[[ Dataset, beginning ]]
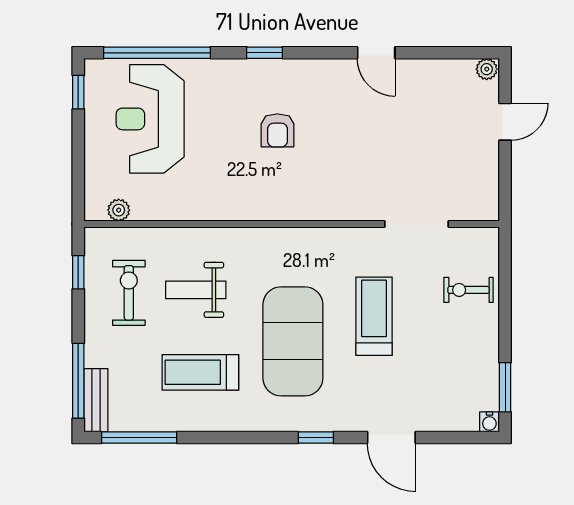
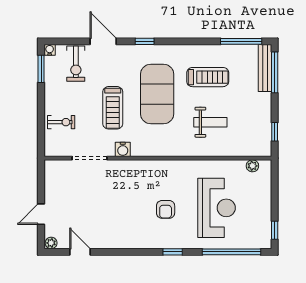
door: (376, 53) -> (80, 252), moved
reception desk: (150, 119) -> (217, 208), moved
armchair: (277, 130) -> (166, 209), turned 180
water cooler: (356, 240) -> (123, 149), added
exercise bike: (129, 293) -> (76, 64), moved
bench: (96, 400) -> (265, 68), width x1.36

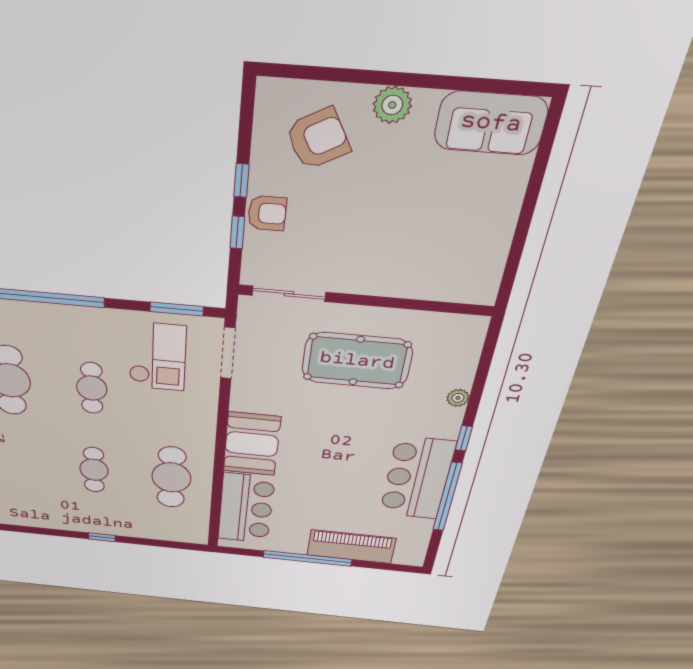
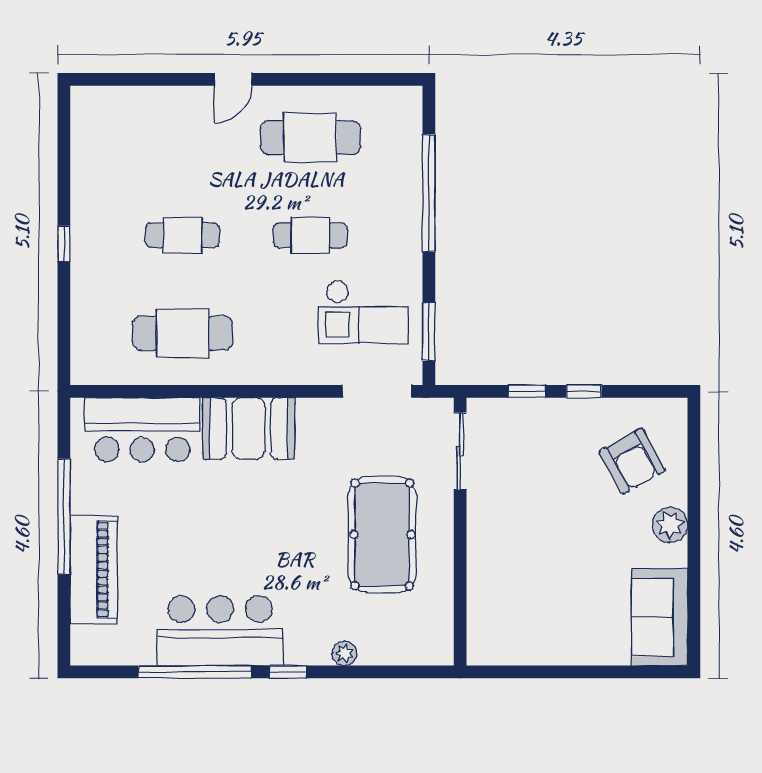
armchair: (267, 213) -> (551, 420), removed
[[ Dataset, end ]]
§ Exercise prompt
Whichever lines of the data include the word "armchair", pull them out.

§ The completed task
armchair: (277, 130) -> (166, 209), turned 180
armchair: (267, 213) -> (551, 420), removed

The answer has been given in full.